Show every line in the entries below where the word "green" appears.

○ ○ ○ ○

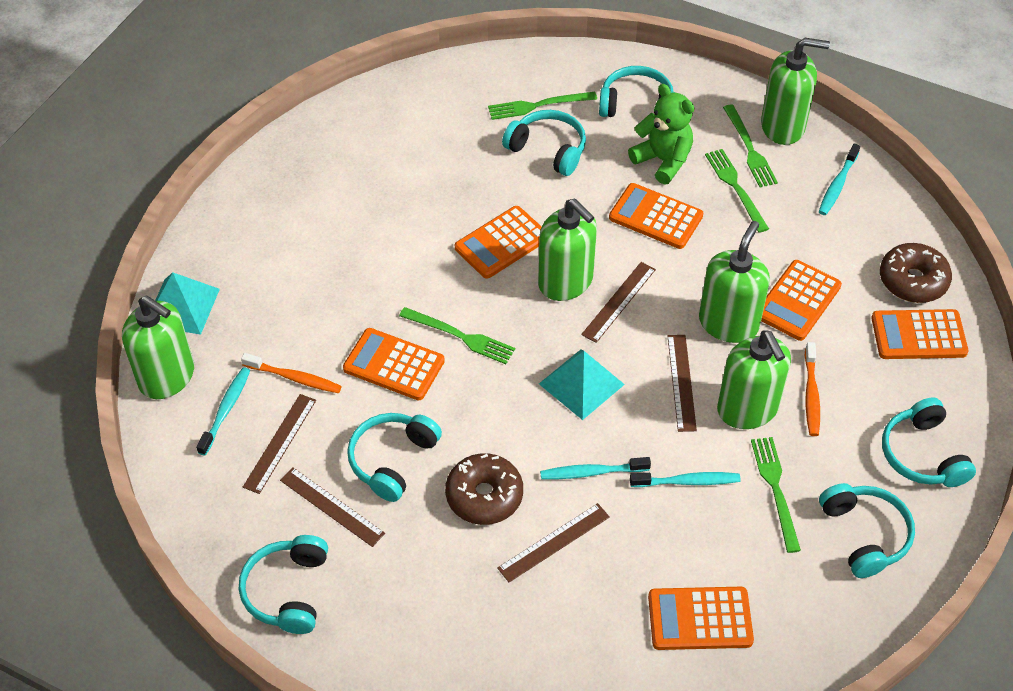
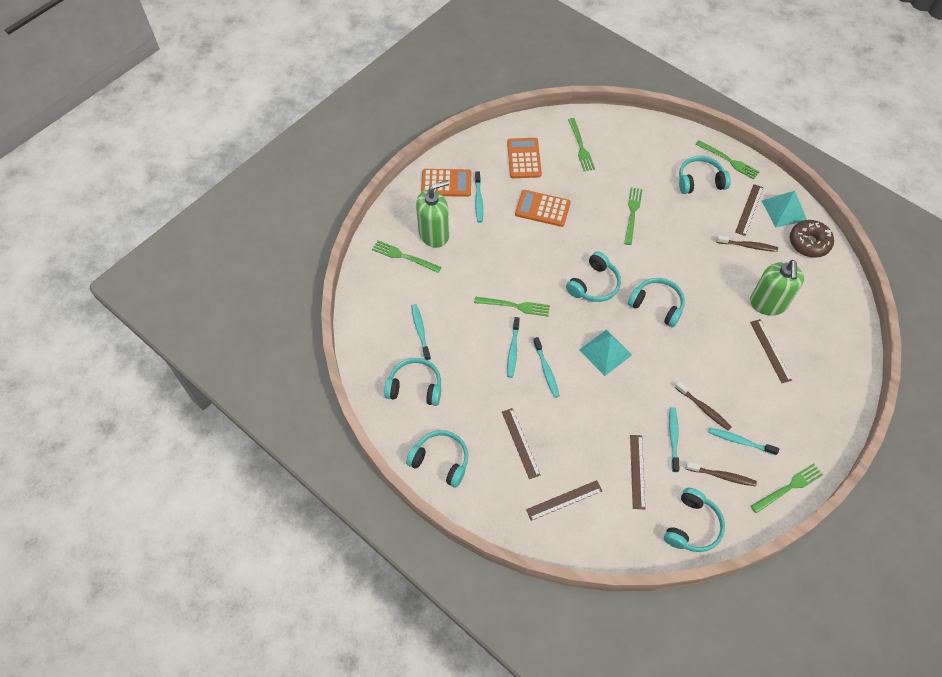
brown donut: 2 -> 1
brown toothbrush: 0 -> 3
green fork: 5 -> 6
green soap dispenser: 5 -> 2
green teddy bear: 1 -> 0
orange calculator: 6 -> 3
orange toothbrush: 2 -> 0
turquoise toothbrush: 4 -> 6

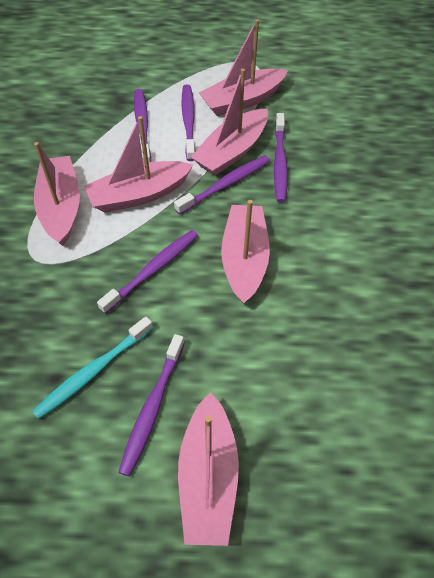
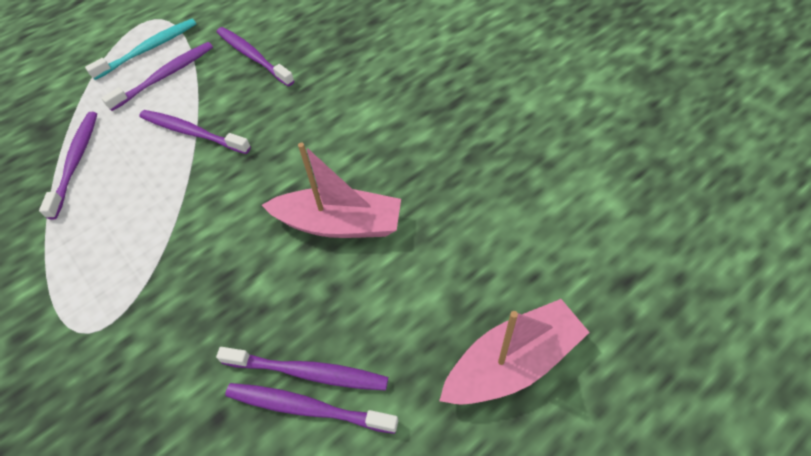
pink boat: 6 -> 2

○ ○ ○ ○

EXERCISE OUTPUT |
green fork: 5 -> 6
green soap dispenser: 5 -> 2
green teddy bear: 1 -> 0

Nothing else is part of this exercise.